[Image change detection data]
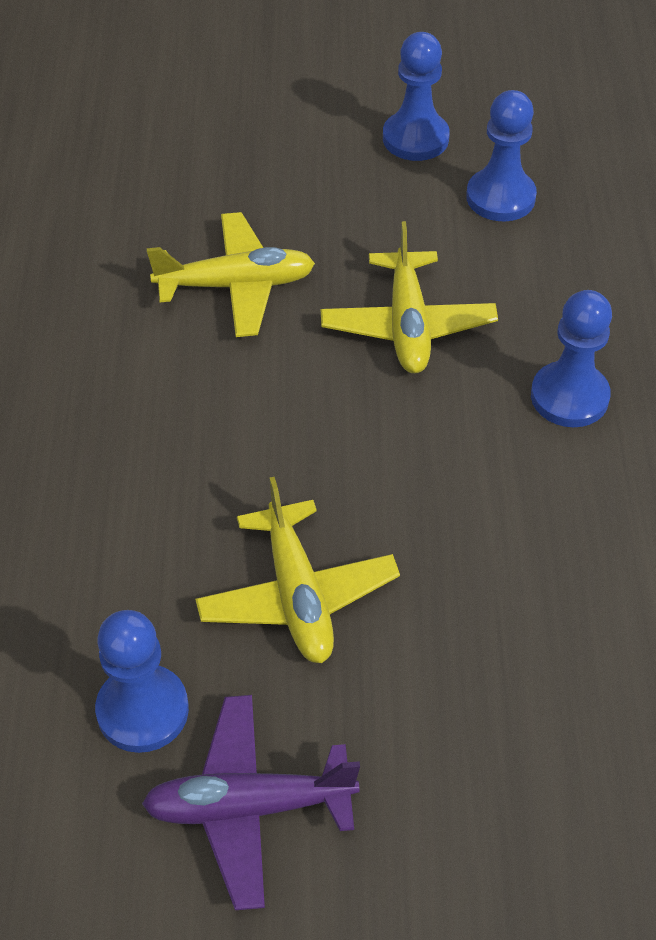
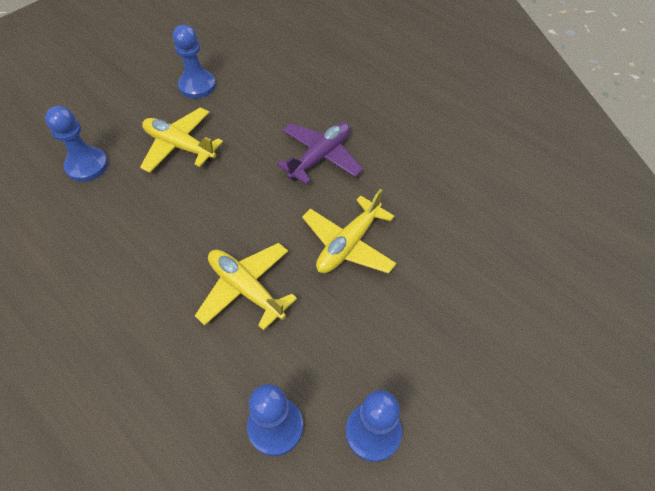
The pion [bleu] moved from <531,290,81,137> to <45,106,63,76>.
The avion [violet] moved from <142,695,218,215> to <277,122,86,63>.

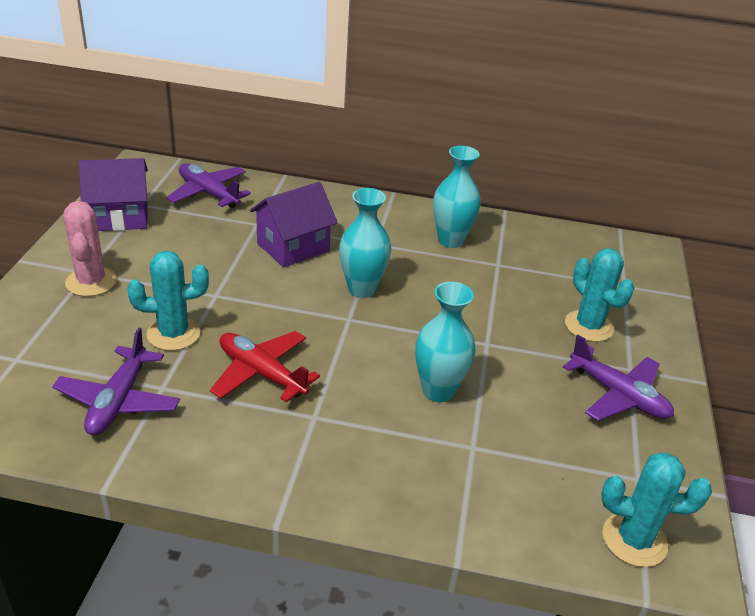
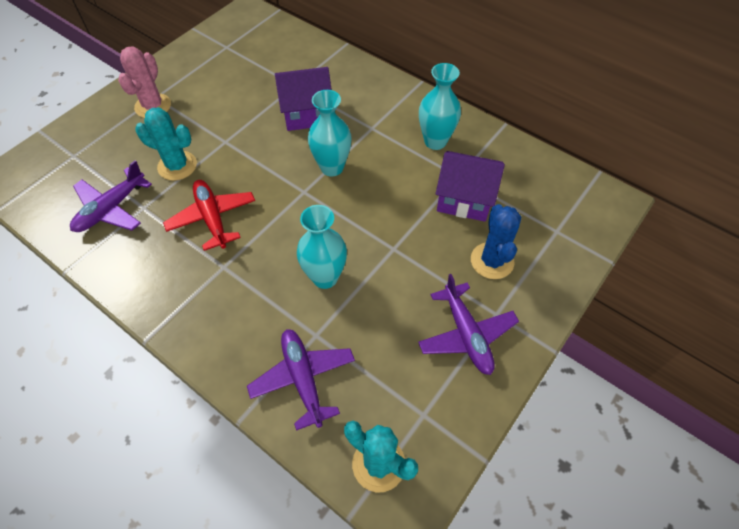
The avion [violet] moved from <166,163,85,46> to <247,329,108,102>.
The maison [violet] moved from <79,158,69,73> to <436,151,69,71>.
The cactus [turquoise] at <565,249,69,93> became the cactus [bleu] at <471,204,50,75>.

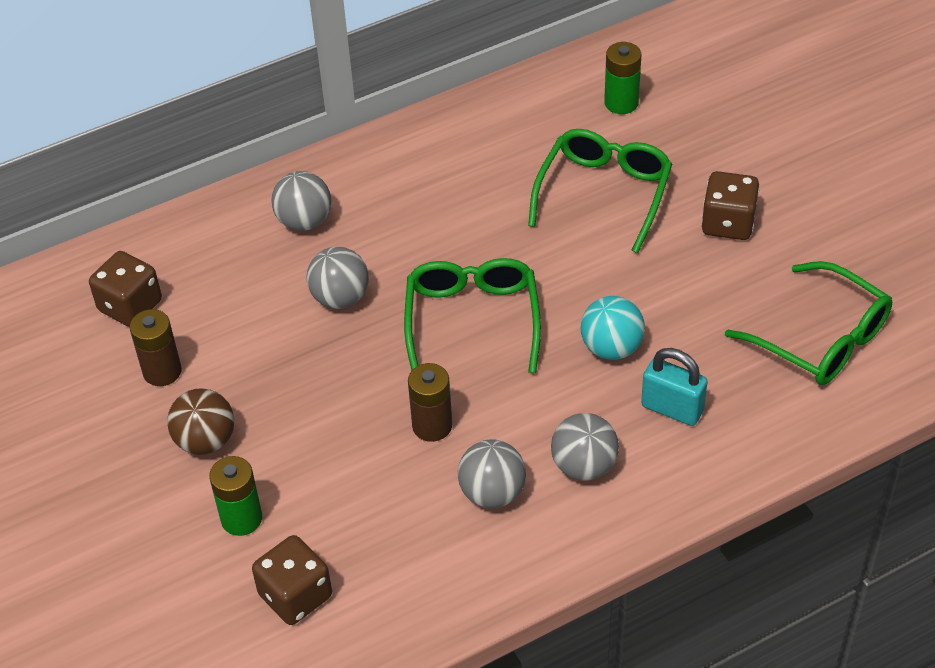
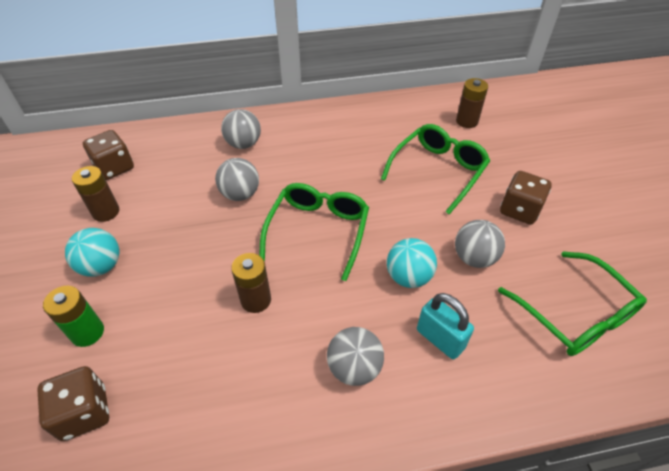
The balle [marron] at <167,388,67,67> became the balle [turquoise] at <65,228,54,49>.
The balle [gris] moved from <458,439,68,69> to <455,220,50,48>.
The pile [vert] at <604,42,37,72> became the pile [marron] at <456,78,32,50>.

→ Work required: Among the lines above, find those carrying the word "avion" and copy them out.

→ Exercise result:
The avion [violet] moved from <142,695,218,215> to <277,122,86,63>.
The avion [violet] moved from <166,163,85,46> to <247,329,108,102>.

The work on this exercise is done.